Work instructions: Write out the records once more, exactly, and keep any image out.

Records for the task:
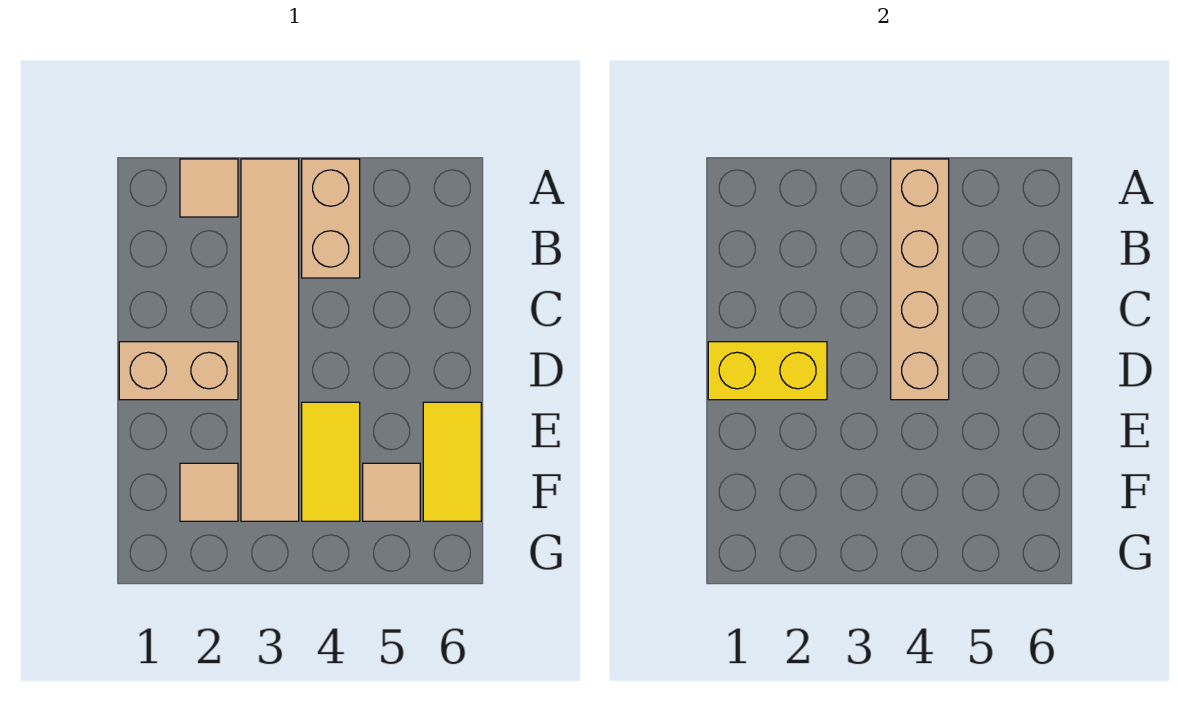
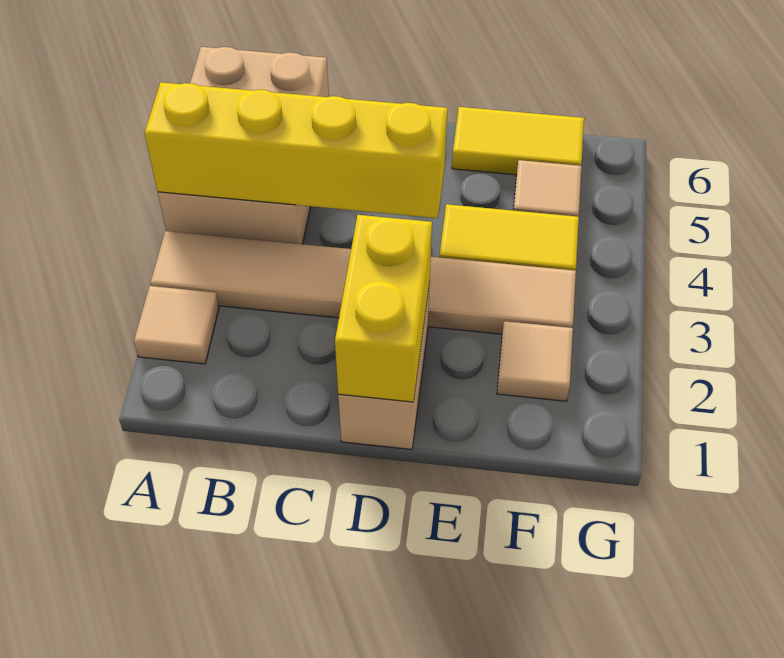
tan brick A4:B4 level 1 -> tan brick A4:B6 level 1
tan brick A4:D4 level 2 -> yellow brick A4:D4 level 2

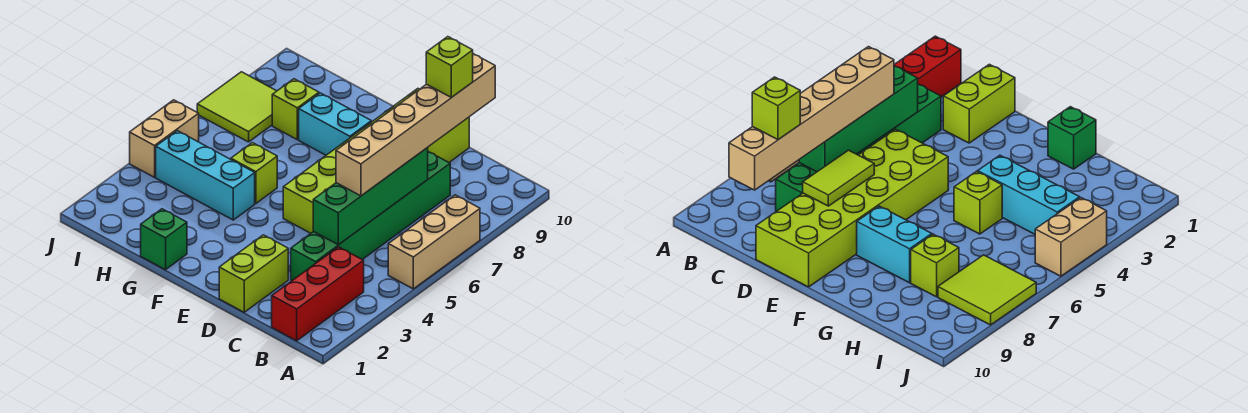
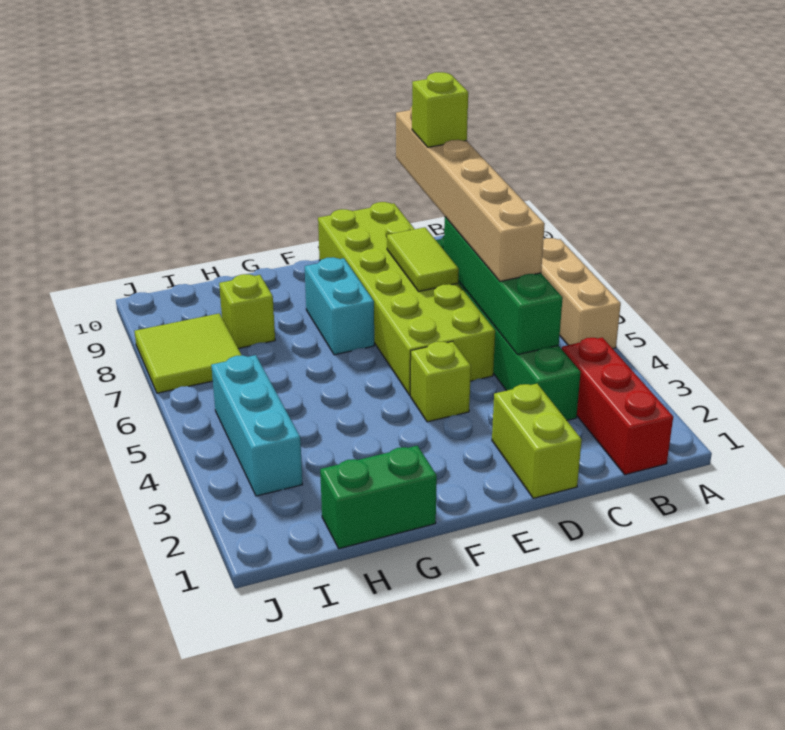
cyan brick F8:G8 level 1 -> cyan brick F7:F8 level 1
green brick G1 level 1 -> green brick G1:H1 level 1
cyan brick G4:I4 level 1 -> cyan brick I3:I5 level 1
lime brick G5 level 1 -> lime brick E4 level 1
tan brick J4:J5 level 1 -> none

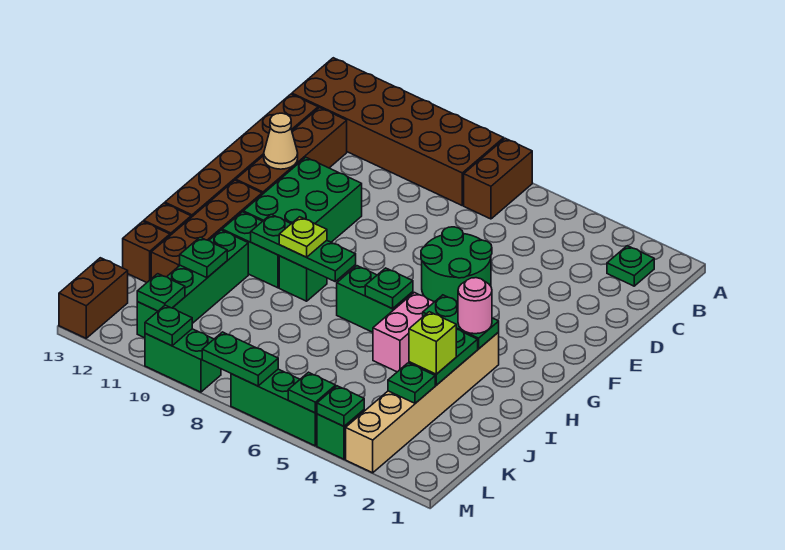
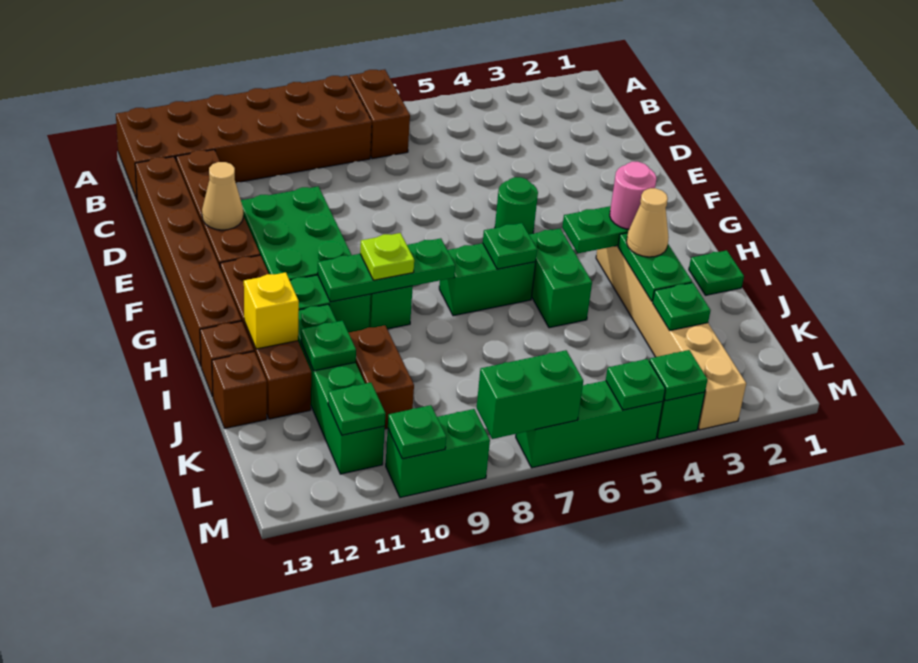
green plate B2 level 1 -> green plate I1 level 1
green round brick E5:F6 level 1 -> green round brick F5 level 1
pink brick H5:I5 level 1 -> green brick H5:I5 level 1
none -> tan cone I3 level 3
none -> yellow brick I12 level 2
lime brick J3 level 3 -> none
brown brick L13:M13 level 1 -> brown brick J10:K10 level 1
green plate M7:M8 level 2 -> green brick M7:M8 level 2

Exercise solution:
tan brick A4:B4 level 1 -> tan brick A4:B6 level 1
tan brick A4:D4 level 2 -> yellow brick A4:D4 level 2

cyan brick F8:G8 level 1 -> cyan brick F7:F8 level 1
green brick G1 level 1 -> green brick G1:H1 level 1
cyan brick G4:I4 level 1 -> cyan brick I3:I5 level 1
lime brick G5 level 1 -> lime brick E4 level 1
tan brick J4:J5 level 1 -> none

green plate B2 level 1 -> green plate I1 level 1
green round brick E5:F6 level 1 -> green round brick F5 level 1
pink brick H5:I5 level 1 -> green brick H5:I5 level 1
none -> tan cone I3 level 3
none -> yellow brick I12 level 2
lime brick J3 level 3 -> none
brown brick L13:M13 level 1 -> brown brick J10:K10 level 1
green plate M7:M8 level 2 -> green brick M7:M8 level 2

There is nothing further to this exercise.